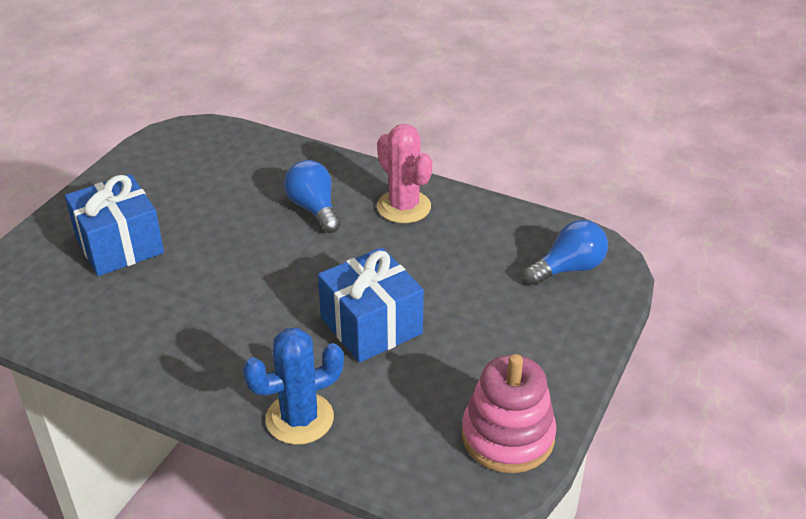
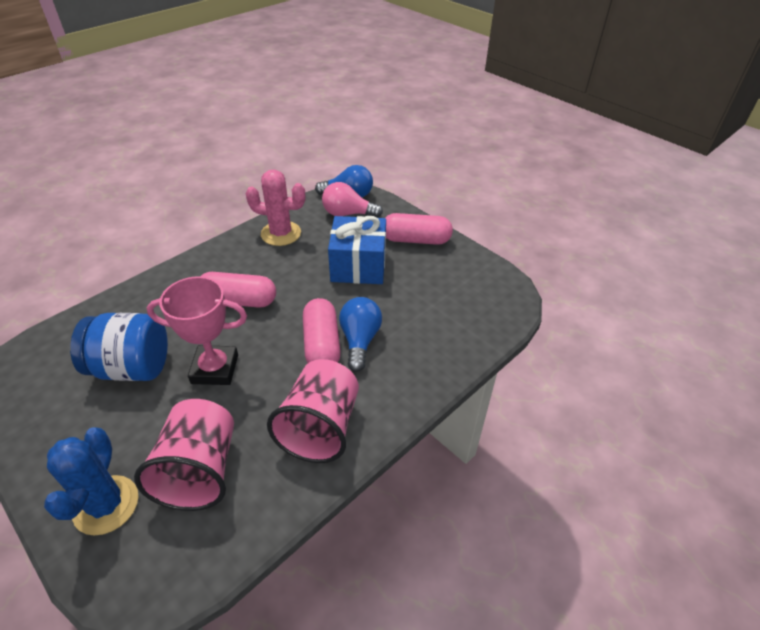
blue gift: 2 -> 1
blue jar: 0 -> 1
pink capsule: 0 -> 3
pink cup: 0 -> 2
pink light bulb: 0 -> 1
pink stacking toy: 1 -> 0
pink trophy: 0 -> 1

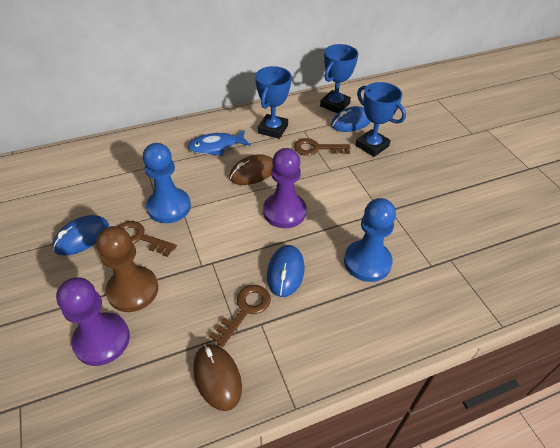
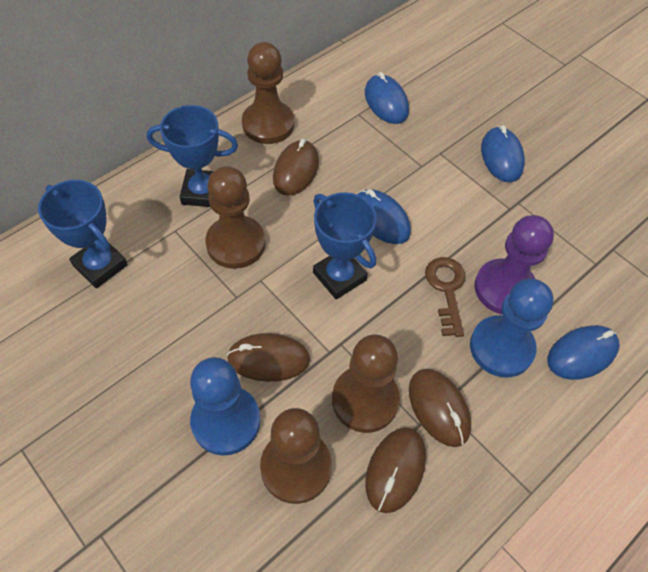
blue fish: 1 -> 0
blue mouse: 3 -> 4
brown key: 3 -> 1
brown mouse: 2 -> 4
brown pawn: 1 -> 4
purple pawn: 2 -> 1

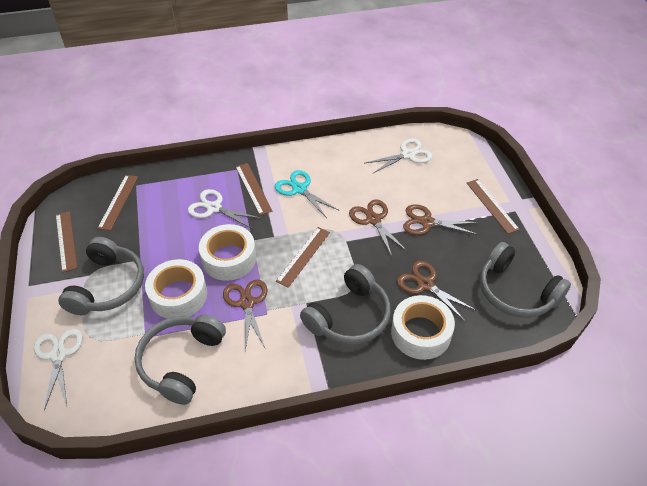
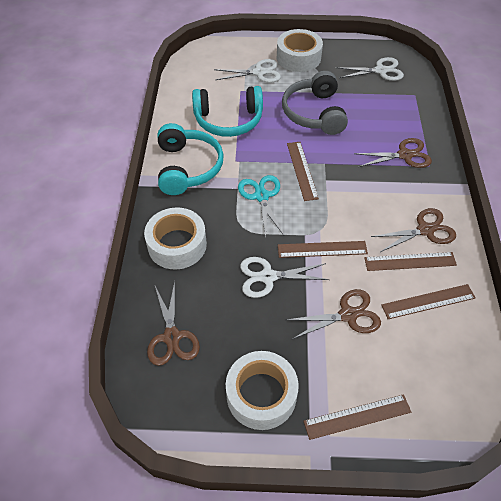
grey headphones: 4 -> 1
turquoise headphones: 0 -> 2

_ _ _ _ _

• _Problem_:
Throughout the data above, report every line that contains the string "brown".

• _Answer section_:
brown key: 3 -> 1
brown mouse: 2 -> 4
brown pawn: 1 -> 4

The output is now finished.